PROBLEM DESCRIPTION
For each line of the listing that holds "bulb", show the full line.

● ● ●

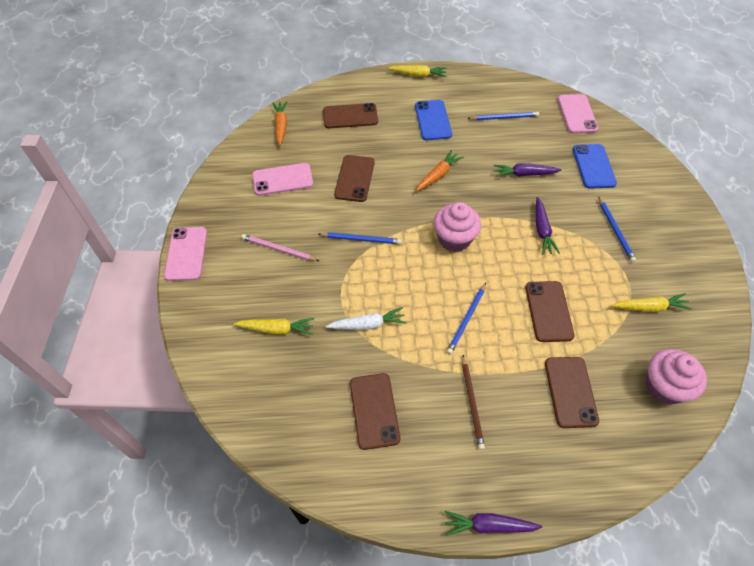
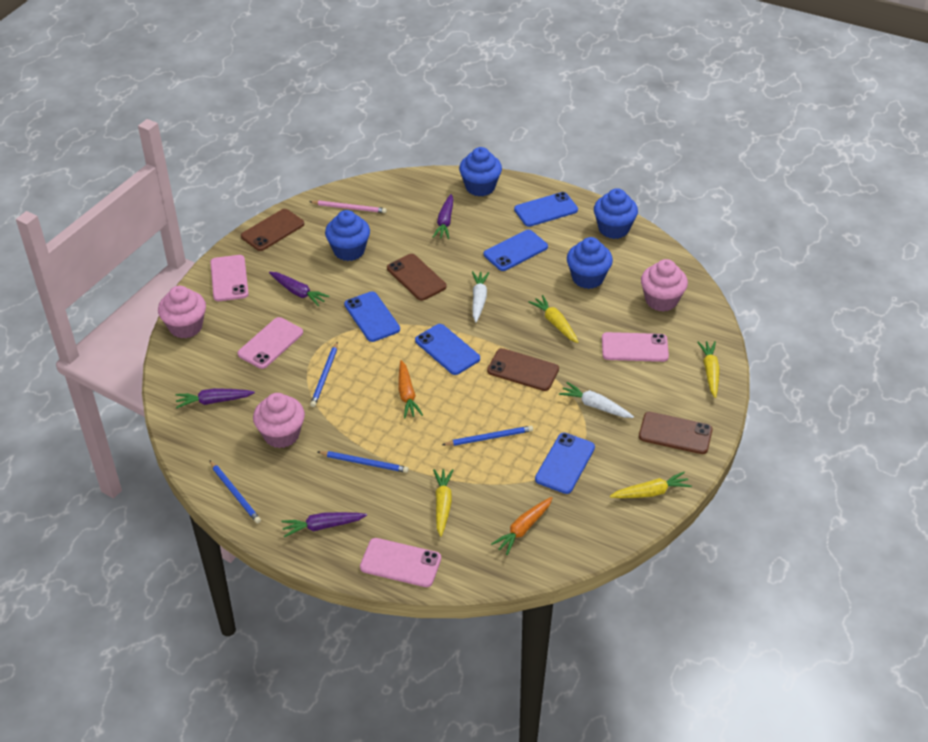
blue cupcake: 0 -> 4
blue phone: 2 -> 5
brown pencil: 1 -> 0
brown phone: 5 -> 4
pink cupcake: 2 -> 3
pink phone: 3 -> 4
purple carrot: 3 -> 4
white carrot: 1 -> 2
yellow carrot: 3 -> 4

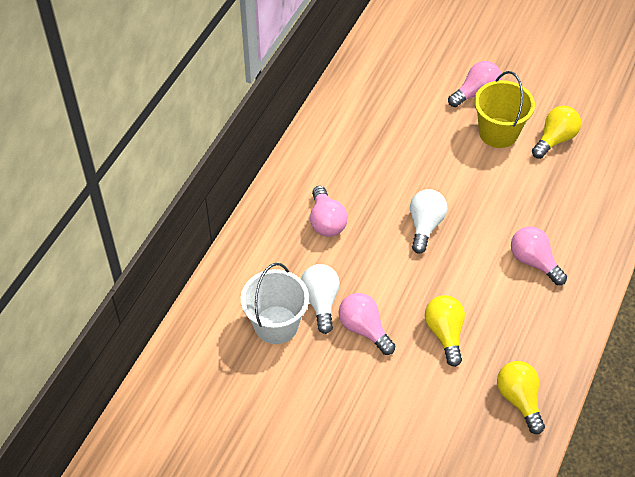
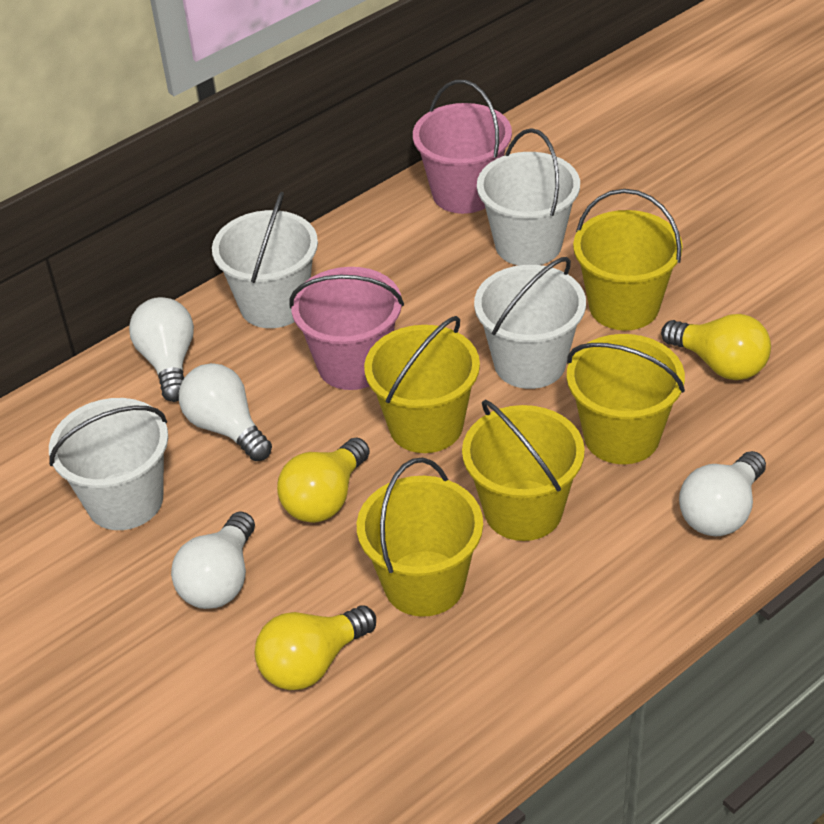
pink bucket: 0 -> 2
pink light bulb: 4 -> 0
white bucket: 1 -> 4
white light bulb: 2 -> 4
yellow bucket: 1 -> 5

● ● ●

SOLVED EXERCISE
pink light bulb: 4 -> 0
white light bulb: 2 -> 4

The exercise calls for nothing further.